### EXERCISE
Only one stretch of the listing below is wanted. Give it again exactly, from the line with "(422, 394) = (364, 151): yellow" through the line with "(274, 422) = (498, 592): none -> orange nut".

### DATA SHOWN
----------------

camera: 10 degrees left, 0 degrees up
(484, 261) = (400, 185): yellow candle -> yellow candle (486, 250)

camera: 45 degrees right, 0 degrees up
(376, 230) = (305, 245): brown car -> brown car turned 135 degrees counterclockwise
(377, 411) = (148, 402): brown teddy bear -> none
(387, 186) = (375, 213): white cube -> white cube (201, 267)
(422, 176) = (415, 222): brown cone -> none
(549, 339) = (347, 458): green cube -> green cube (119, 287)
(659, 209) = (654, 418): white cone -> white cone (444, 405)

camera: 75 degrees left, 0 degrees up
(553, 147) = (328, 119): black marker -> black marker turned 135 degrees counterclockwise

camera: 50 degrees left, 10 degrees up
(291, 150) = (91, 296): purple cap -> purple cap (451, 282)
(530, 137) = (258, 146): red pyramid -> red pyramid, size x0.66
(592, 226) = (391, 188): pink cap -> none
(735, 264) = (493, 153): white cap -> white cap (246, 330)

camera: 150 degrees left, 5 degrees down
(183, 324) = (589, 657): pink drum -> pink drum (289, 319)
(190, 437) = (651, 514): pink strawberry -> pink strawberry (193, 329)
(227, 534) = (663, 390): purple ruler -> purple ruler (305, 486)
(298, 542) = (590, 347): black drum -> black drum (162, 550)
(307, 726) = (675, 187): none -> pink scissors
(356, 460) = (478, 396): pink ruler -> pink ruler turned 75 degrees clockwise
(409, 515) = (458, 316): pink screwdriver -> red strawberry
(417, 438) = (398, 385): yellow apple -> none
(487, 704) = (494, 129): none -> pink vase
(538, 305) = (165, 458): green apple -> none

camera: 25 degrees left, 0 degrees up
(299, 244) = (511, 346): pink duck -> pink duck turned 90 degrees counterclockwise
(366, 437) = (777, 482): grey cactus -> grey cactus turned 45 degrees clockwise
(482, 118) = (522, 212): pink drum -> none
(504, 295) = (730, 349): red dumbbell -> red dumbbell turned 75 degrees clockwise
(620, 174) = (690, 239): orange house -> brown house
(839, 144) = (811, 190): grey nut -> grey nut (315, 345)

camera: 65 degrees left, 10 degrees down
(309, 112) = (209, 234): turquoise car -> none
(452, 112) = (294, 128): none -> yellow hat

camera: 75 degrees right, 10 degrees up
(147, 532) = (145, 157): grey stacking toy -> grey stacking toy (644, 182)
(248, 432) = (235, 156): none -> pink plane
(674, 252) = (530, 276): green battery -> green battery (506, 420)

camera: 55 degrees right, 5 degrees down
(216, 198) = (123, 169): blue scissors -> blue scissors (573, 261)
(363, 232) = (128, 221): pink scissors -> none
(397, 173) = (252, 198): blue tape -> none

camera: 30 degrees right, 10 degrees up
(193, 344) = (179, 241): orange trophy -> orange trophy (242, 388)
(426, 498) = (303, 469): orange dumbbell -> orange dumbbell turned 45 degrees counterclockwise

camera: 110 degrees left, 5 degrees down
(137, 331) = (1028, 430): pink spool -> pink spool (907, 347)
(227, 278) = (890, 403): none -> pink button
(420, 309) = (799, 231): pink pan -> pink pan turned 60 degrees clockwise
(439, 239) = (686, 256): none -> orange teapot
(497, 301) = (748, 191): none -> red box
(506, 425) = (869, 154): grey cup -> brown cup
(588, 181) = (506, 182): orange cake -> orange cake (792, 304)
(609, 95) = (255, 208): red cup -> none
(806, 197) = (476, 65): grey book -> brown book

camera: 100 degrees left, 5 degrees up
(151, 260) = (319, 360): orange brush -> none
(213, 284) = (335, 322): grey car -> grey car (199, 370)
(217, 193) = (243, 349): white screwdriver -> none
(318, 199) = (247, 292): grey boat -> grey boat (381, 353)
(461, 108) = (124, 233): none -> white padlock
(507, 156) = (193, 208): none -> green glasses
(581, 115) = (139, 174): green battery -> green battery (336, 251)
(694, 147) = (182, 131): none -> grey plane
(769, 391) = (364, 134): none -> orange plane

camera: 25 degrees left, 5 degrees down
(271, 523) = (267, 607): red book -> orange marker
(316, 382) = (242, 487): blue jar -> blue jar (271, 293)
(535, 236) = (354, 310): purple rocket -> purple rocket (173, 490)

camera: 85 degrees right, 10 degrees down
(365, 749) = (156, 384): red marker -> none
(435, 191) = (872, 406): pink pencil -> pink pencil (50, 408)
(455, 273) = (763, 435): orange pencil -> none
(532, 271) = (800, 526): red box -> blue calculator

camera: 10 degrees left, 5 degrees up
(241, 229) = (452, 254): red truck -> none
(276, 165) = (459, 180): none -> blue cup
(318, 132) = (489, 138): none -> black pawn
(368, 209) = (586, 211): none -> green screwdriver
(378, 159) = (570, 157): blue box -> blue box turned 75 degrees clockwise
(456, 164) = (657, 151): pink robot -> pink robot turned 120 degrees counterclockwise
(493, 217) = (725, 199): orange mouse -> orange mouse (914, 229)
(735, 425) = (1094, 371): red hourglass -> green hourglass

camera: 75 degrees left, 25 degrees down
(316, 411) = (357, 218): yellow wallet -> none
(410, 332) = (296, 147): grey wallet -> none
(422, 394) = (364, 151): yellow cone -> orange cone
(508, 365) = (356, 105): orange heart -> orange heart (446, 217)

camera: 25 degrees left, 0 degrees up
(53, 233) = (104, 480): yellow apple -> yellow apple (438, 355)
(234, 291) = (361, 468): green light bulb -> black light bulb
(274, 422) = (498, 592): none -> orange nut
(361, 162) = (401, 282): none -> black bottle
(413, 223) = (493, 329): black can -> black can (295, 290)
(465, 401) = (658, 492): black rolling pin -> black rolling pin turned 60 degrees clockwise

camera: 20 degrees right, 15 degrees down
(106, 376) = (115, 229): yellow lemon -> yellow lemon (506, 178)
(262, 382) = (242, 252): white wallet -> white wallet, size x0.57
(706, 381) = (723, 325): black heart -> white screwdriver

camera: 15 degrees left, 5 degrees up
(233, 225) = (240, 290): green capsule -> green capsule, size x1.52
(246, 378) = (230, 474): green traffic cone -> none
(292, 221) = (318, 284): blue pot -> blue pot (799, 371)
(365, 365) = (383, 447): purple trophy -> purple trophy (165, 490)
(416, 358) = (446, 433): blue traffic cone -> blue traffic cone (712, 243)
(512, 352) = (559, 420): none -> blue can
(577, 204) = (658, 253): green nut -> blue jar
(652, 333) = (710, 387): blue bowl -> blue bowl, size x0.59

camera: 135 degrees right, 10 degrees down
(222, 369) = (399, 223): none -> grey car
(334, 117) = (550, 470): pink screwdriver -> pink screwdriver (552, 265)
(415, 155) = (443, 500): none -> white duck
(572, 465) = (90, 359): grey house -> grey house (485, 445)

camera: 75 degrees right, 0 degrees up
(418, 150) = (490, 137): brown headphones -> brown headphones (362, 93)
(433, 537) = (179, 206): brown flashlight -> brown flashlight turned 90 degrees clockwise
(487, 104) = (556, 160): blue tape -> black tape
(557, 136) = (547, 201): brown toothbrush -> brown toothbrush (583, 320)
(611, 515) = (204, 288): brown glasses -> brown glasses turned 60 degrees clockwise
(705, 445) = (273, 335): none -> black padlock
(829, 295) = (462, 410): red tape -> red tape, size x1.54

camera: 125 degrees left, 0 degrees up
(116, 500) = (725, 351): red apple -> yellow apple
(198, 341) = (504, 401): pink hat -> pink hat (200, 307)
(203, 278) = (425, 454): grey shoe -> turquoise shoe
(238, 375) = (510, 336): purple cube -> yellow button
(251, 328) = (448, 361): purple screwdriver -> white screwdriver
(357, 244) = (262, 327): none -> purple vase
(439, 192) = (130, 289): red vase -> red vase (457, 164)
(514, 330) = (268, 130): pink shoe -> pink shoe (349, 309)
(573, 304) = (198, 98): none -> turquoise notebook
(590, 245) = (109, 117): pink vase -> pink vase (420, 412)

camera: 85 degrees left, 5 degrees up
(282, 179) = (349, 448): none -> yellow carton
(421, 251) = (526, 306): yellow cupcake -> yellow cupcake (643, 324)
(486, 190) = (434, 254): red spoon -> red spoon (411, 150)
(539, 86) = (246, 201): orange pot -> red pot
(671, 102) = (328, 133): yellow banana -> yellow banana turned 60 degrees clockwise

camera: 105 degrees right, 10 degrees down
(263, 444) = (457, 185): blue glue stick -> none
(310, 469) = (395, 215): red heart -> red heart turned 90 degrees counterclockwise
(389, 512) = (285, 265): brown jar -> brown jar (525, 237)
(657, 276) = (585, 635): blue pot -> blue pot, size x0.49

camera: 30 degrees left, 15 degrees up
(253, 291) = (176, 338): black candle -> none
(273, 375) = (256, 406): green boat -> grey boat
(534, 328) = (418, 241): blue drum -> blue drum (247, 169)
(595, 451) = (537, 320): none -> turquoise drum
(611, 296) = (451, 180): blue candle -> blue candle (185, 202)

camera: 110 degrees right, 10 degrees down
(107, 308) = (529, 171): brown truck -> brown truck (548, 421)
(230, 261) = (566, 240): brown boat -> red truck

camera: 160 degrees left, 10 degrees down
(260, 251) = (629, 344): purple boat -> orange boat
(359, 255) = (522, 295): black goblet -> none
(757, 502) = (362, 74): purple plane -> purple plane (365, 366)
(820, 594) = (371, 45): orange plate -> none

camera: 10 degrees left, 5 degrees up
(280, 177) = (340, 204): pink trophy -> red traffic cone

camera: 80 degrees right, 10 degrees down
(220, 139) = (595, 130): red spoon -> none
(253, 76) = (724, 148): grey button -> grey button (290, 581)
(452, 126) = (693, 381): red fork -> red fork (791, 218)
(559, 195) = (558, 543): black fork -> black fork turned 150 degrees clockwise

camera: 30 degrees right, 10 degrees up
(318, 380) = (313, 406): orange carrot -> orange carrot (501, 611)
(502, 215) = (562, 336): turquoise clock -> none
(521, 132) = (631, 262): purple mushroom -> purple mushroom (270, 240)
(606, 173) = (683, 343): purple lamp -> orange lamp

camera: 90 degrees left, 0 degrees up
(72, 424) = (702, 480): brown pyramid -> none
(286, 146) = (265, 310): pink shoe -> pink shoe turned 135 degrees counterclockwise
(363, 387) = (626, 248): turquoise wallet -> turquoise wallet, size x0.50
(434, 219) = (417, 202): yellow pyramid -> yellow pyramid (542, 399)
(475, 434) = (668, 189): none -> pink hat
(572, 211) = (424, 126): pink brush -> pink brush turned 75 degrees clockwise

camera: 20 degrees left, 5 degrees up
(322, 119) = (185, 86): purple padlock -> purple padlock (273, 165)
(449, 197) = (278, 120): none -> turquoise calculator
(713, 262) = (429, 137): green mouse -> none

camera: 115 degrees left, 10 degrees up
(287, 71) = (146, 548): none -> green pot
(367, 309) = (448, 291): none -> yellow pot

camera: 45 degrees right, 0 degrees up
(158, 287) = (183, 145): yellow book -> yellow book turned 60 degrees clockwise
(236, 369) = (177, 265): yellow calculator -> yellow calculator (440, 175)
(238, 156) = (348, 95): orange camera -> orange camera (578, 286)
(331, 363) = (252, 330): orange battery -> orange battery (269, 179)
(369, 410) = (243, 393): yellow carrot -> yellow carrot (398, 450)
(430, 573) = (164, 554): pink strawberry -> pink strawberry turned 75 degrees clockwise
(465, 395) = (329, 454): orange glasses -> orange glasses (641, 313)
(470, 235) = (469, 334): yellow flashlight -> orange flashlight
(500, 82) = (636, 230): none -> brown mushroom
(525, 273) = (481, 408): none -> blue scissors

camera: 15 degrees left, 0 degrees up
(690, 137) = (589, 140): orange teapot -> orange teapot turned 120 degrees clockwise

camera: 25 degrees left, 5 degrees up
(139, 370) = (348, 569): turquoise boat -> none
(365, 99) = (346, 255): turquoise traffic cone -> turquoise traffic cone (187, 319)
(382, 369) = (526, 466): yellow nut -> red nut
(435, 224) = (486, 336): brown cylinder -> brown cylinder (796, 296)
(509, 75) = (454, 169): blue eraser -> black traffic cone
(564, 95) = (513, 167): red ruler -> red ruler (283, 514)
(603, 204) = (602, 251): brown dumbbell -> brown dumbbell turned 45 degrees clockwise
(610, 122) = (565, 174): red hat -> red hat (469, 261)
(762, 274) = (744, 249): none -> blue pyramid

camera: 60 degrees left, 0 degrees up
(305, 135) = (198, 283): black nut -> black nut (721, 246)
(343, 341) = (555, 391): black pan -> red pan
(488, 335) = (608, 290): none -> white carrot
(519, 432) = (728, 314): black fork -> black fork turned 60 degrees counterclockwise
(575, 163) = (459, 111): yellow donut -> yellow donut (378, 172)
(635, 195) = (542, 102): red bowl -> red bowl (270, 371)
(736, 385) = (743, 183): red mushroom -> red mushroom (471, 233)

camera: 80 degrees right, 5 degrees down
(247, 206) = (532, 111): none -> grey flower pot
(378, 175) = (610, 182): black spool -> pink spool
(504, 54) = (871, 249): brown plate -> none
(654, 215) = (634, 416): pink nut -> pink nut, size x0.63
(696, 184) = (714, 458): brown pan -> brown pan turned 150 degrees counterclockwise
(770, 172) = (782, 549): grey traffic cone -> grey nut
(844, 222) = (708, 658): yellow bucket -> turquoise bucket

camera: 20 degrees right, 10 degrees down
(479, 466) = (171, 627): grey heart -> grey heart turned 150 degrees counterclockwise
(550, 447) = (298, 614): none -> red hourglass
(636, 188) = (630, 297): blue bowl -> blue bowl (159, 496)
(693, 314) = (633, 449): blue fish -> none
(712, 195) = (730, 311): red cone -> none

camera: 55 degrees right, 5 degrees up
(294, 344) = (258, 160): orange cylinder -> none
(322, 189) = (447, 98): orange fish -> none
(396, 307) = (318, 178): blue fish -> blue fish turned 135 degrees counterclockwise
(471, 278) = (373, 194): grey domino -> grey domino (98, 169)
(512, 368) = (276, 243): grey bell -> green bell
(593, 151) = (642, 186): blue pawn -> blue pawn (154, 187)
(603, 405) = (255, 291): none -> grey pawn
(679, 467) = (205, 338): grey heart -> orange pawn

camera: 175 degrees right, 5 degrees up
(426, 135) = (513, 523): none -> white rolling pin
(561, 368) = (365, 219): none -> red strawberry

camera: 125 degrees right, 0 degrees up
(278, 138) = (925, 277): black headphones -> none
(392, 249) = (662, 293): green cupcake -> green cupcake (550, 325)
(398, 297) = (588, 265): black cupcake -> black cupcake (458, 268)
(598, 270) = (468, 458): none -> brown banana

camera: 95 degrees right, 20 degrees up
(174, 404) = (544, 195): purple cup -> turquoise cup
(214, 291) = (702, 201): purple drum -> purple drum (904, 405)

----------------

### RESPONSE
(422, 394) = (364, 151): yellow cone -> orange cone
(508, 365) = (356, 105): orange heart -> orange heart (446, 217)

camera: 25 degrees left, 0 degrees up
(53, 233) = (104, 480): yellow apple -> yellow apple (438, 355)
(234, 291) = (361, 468): green light bulb -> black light bulb
(274, 422) = (498, 592): none -> orange nut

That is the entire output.